### RECORDS PROVIDED
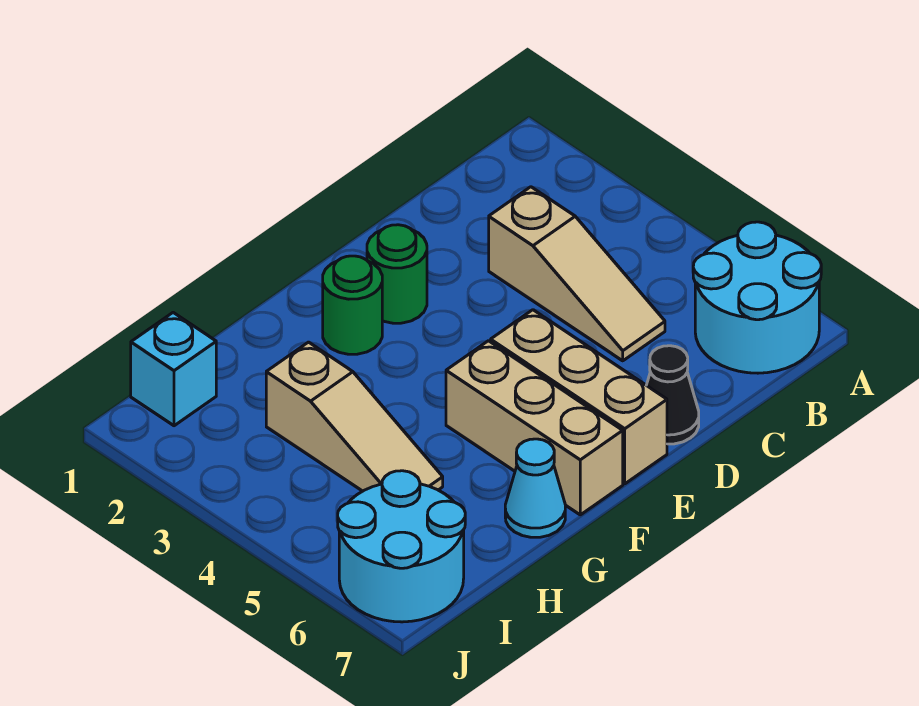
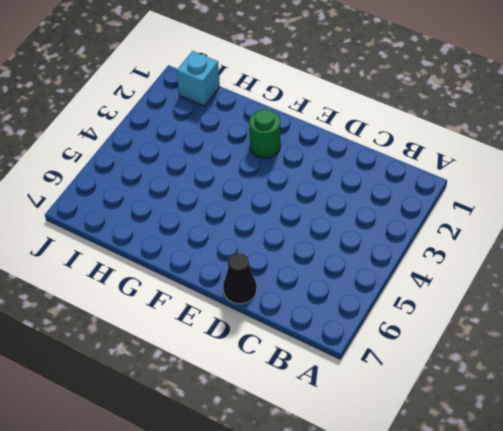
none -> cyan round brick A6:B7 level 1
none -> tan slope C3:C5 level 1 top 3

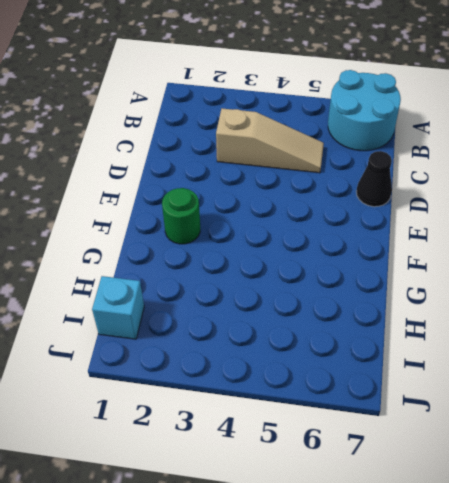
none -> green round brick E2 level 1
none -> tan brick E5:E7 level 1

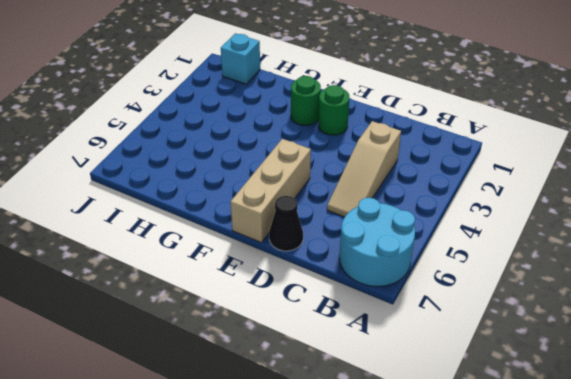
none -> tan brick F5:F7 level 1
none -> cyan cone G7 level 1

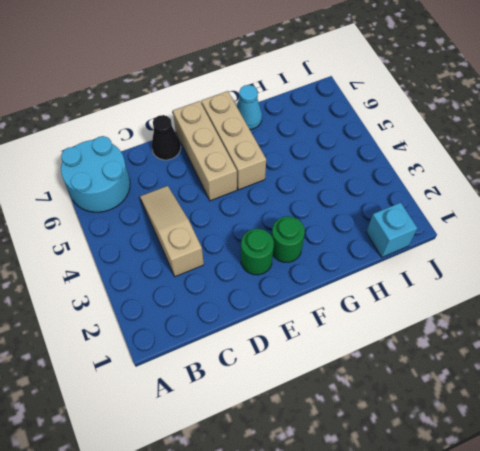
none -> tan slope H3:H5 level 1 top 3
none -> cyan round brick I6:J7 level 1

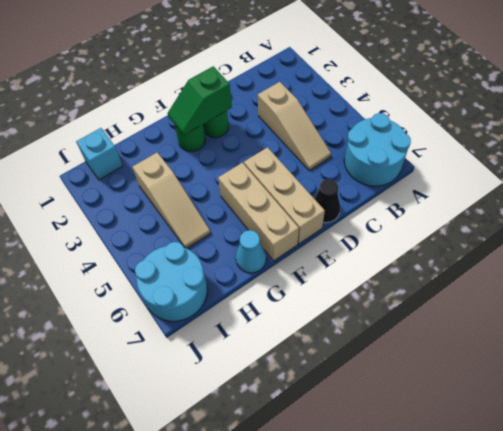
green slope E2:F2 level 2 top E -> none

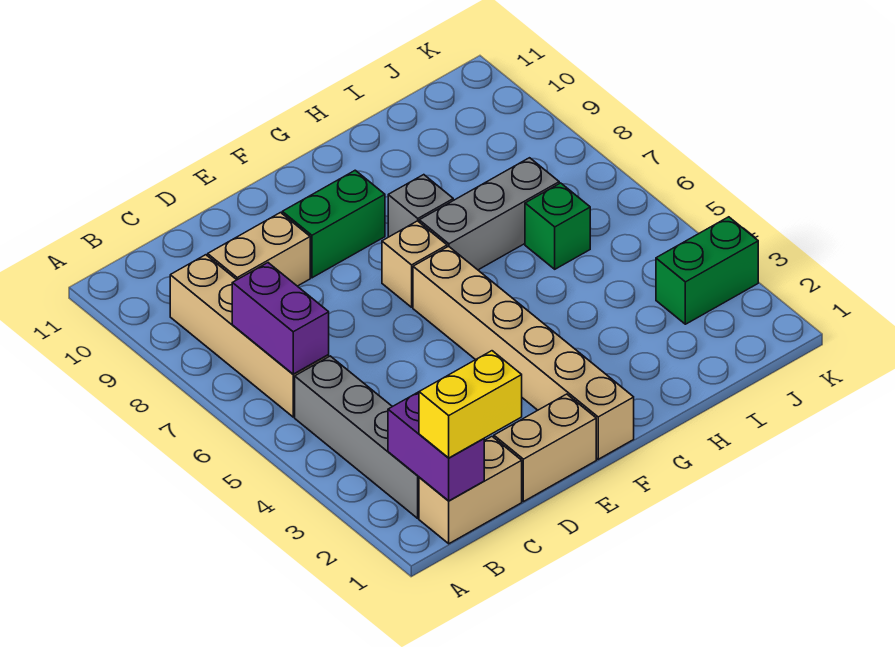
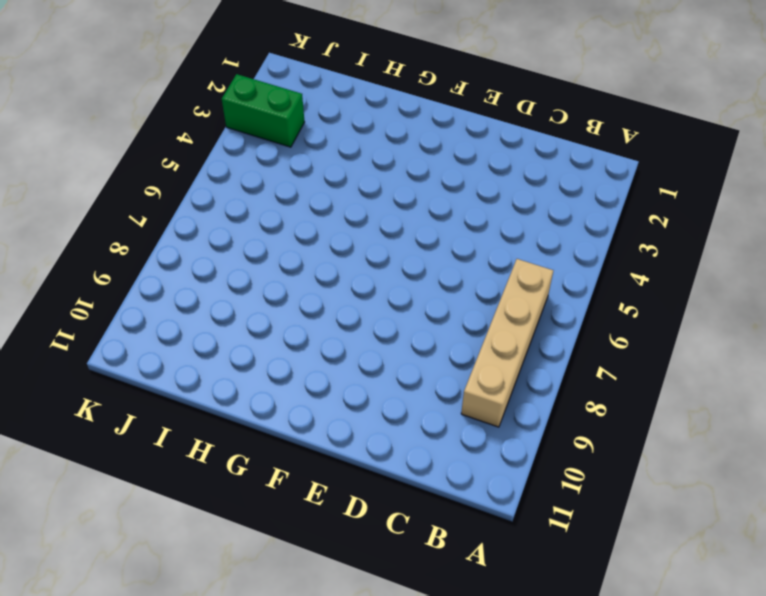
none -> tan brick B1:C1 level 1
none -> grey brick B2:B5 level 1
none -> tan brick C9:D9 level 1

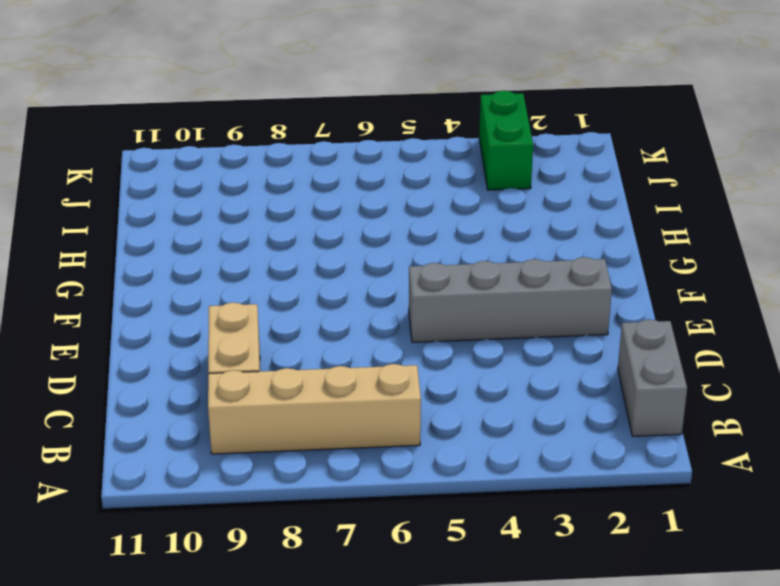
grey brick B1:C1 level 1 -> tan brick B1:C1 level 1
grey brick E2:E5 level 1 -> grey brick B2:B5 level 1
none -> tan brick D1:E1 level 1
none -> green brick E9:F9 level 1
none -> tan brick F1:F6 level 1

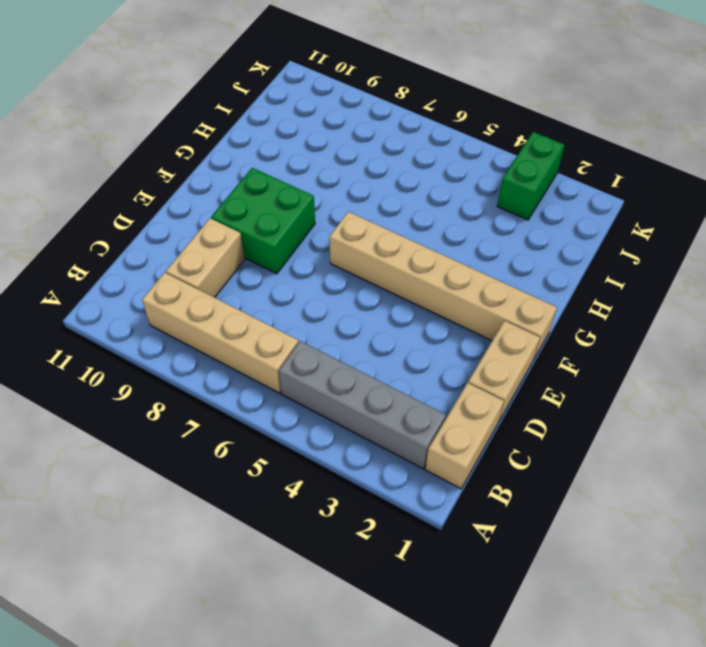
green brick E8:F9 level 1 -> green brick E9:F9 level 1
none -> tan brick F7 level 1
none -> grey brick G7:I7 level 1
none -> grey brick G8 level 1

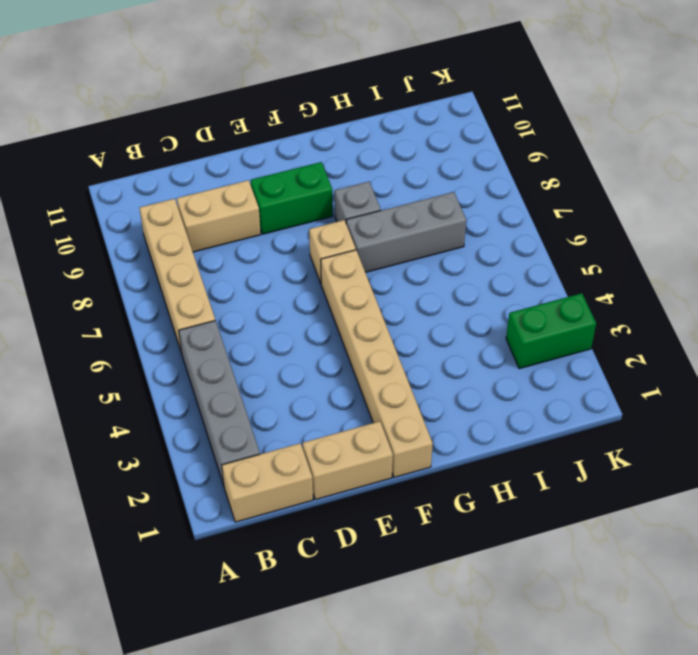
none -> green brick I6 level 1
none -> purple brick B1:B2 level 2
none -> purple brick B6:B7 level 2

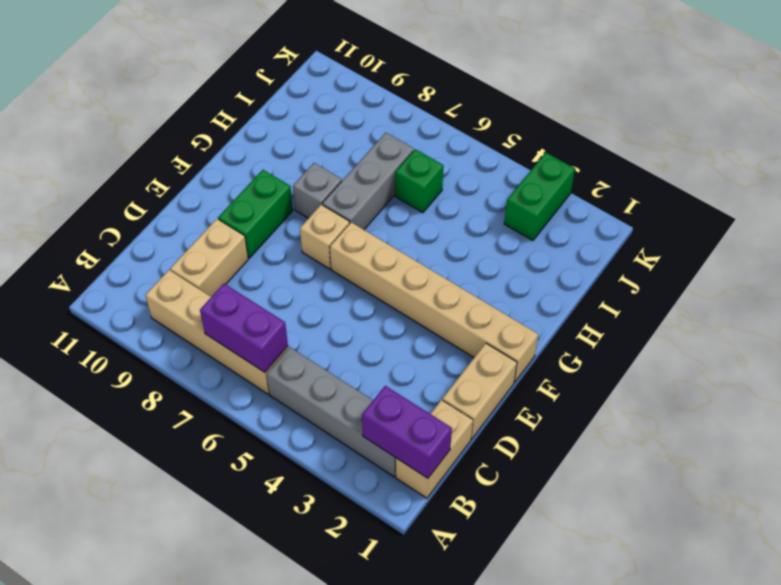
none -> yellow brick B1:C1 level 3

### THE TASK
All entries must be output unchanged, with every picture omitted.

### RESPONSE TO THIS TASK
none -> cyan round brick A6:B7 level 1
none -> tan slope C3:C5 level 1 top 3

none -> green round brick E2 level 1
none -> tan brick E5:E7 level 1

none -> tan brick F5:F7 level 1
none -> cyan cone G7 level 1

none -> tan slope H3:H5 level 1 top 3
none -> cyan round brick I6:J7 level 1

green slope E2:F2 level 2 top E -> none

none -> tan brick B1:C1 level 1
none -> grey brick B2:B5 level 1
none -> tan brick C9:D9 level 1

grey brick B1:C1 level 1 -> tan brick B1:C1 level 1
grey brick E2:E5 level 1 -> grey brick B2:B5 level 1
none -> tan brick D1:E1 level 1
none -> green brick E9:F9 level 1
none -> tan brick F1:F6 level 1

green brick E8:F9 level 1 -> green brick E9:F9 level 1
none -> tan brick F7 level 1
none -> grey brick G7:I7 level 1
none -> grey brick G8 level 1

none -> green brick I6 level 1
none -> purple brick B1:B2 level 2
none -> purple brick B6:B7 level 2

none -> yellow brick B1:C1 level 3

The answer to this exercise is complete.